DATA FOR REVIEW

[Start of section]

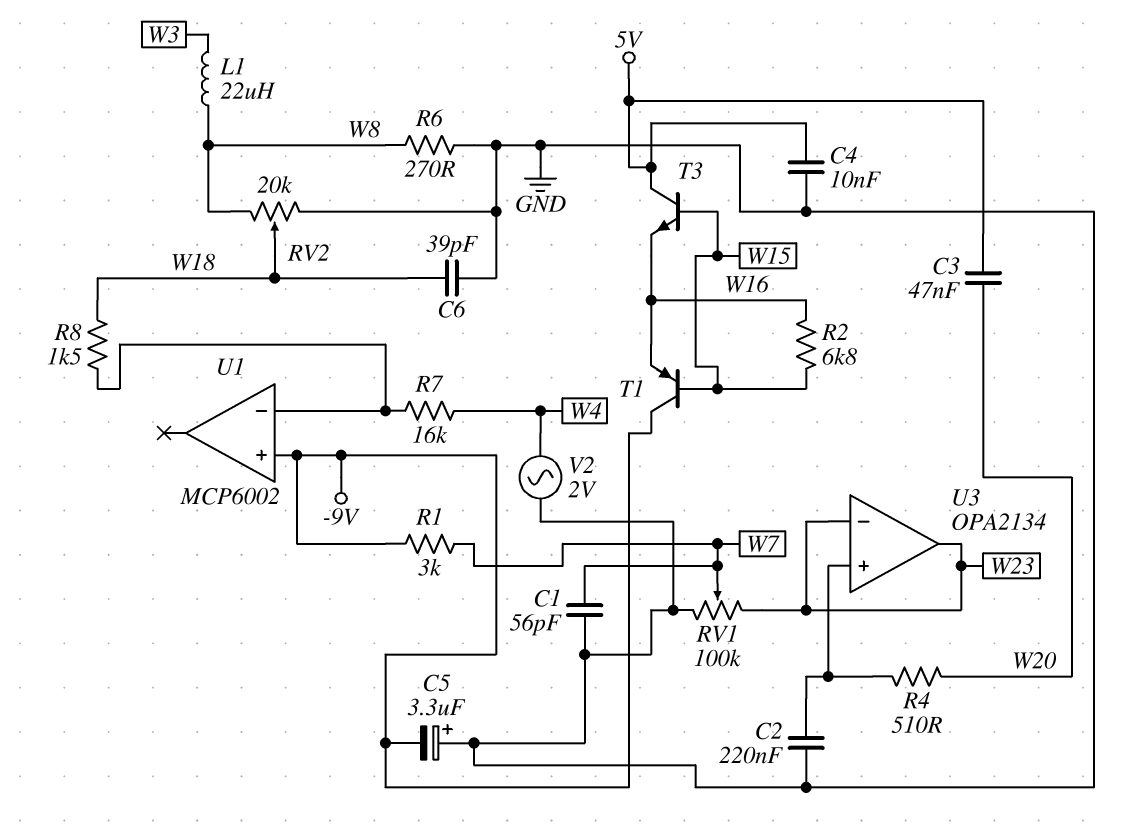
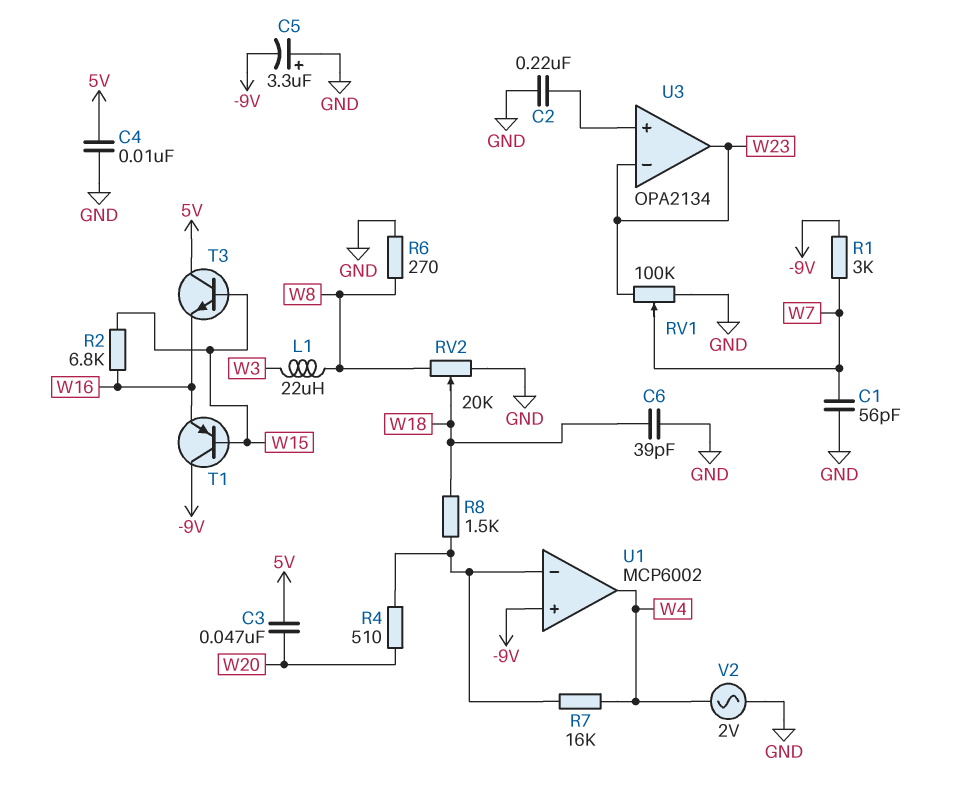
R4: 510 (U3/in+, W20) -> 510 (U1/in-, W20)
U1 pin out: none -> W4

[End of section]
[Start of section]

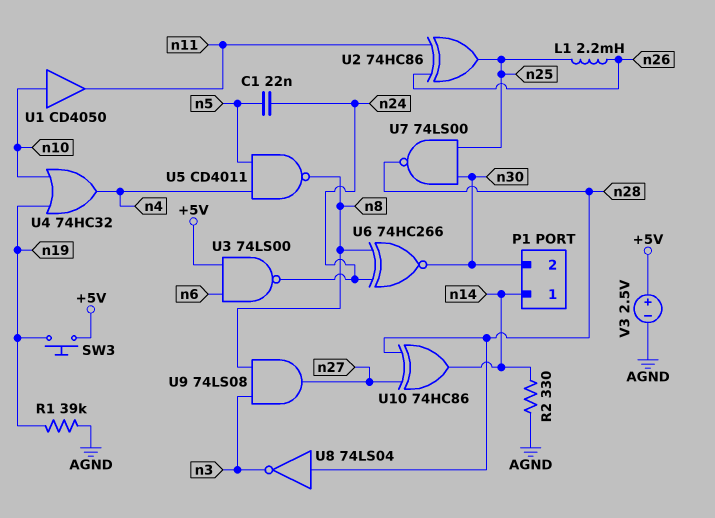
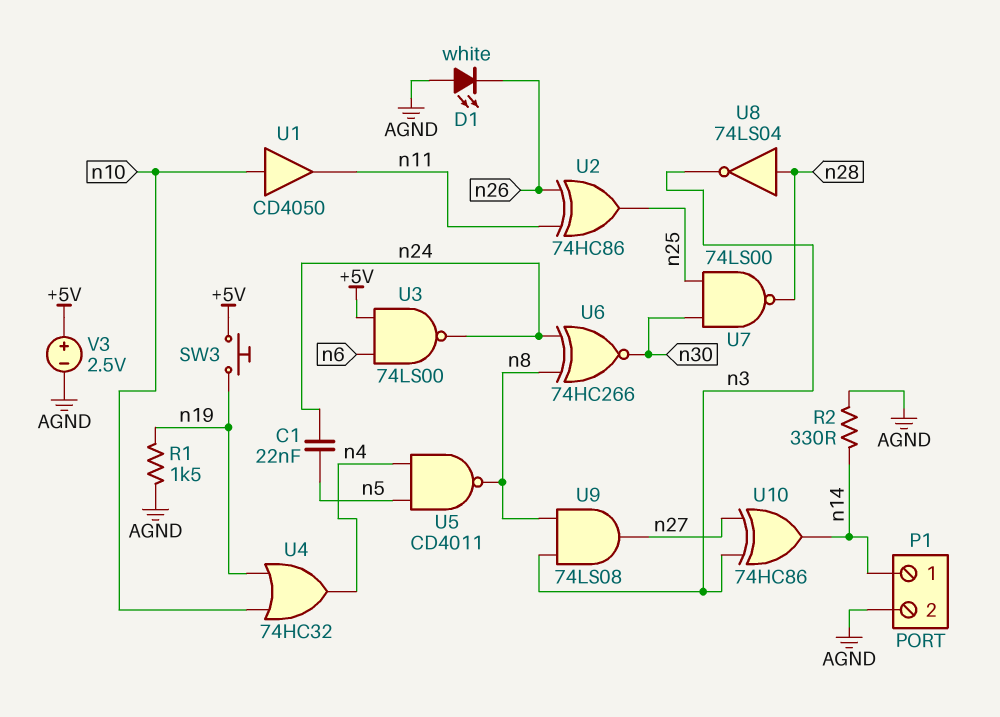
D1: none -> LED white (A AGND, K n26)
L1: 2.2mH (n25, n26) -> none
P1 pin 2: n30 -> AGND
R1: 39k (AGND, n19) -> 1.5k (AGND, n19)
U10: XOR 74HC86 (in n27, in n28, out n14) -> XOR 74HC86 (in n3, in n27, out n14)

[End of section]
[Start of section]

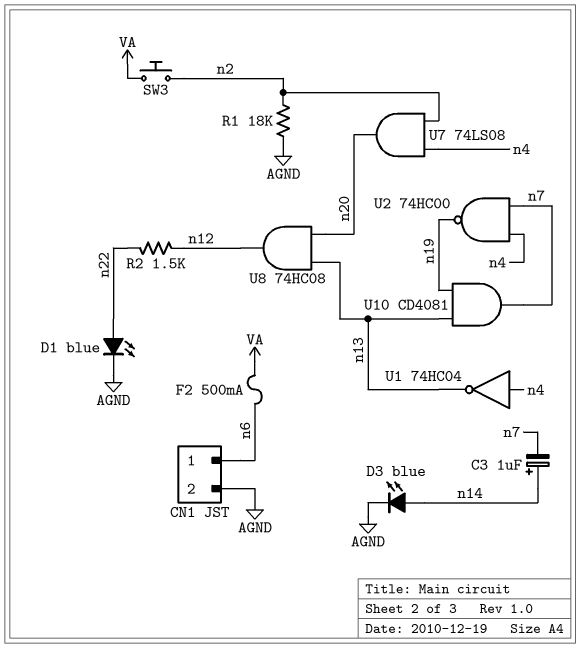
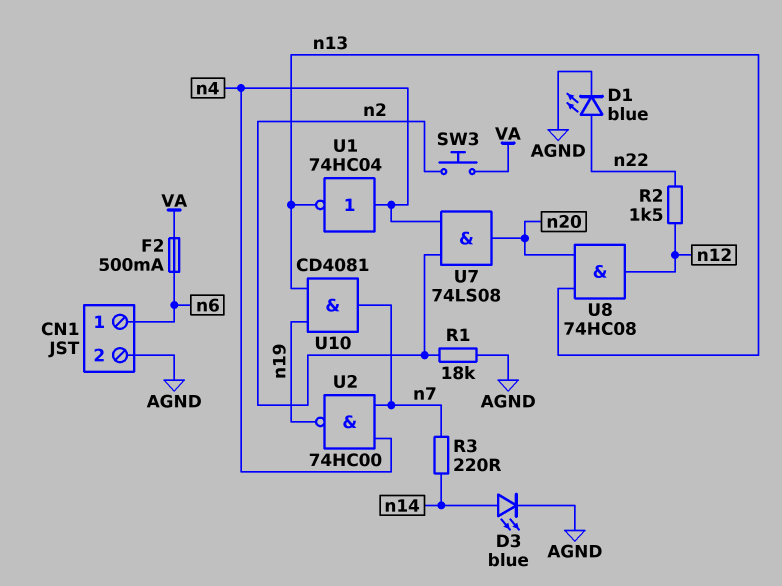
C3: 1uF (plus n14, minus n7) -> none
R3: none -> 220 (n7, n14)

[End of section]

EXERCISE PROMPT
Word for word, restate the lines above from the line containing "P1 pin 2: n30 -> AGND" through the line containing "U10: XOR 74HC86", with both included and nothing else.

ANSWER SPACE
P1 pin 2: n30 -> AGND
R1: 39k (AGND, n19) -> 1.5k (AGND, n19)
U10: XOR 74HC86 (in n27, in n28, out n14) -> XOR 74HC86 (in n3, in n27, out n14)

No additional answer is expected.